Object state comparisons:

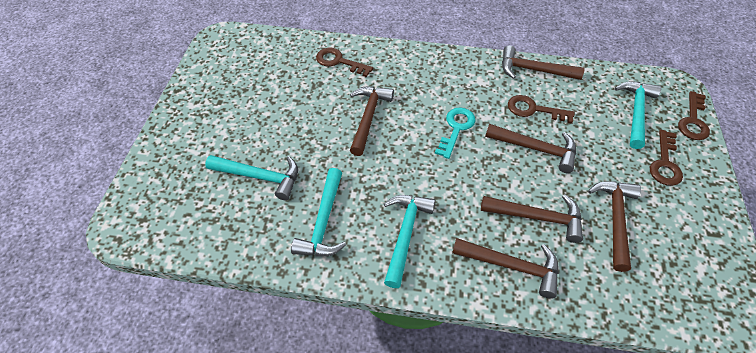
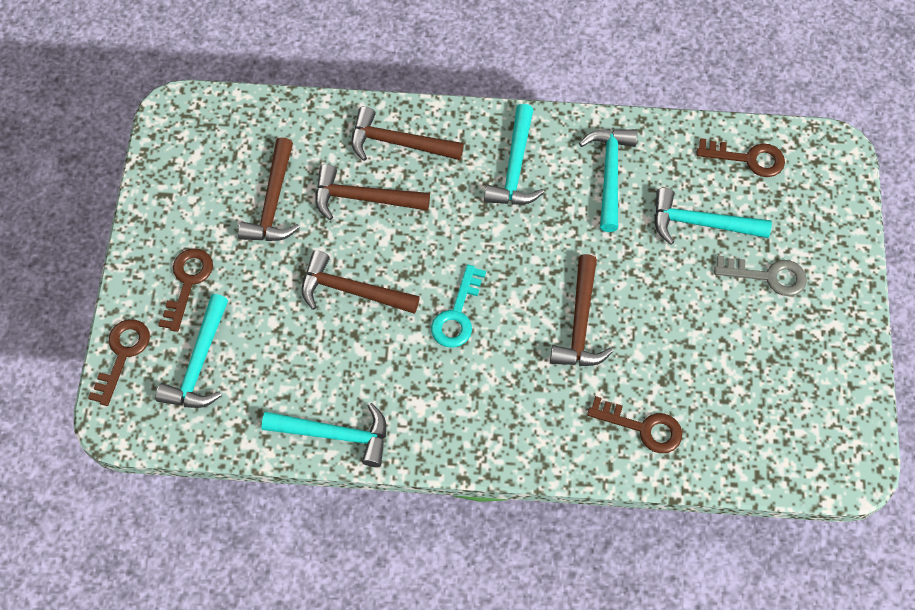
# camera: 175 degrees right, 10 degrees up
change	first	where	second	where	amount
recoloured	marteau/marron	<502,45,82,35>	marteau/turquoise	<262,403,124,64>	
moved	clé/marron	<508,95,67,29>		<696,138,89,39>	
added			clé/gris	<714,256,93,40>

**YOUR INSTRUCTIONS**
Your answer should be a single number: the count of lines in the data that include the word "marron".

**OUTPUT OF THE EXERCISE**
2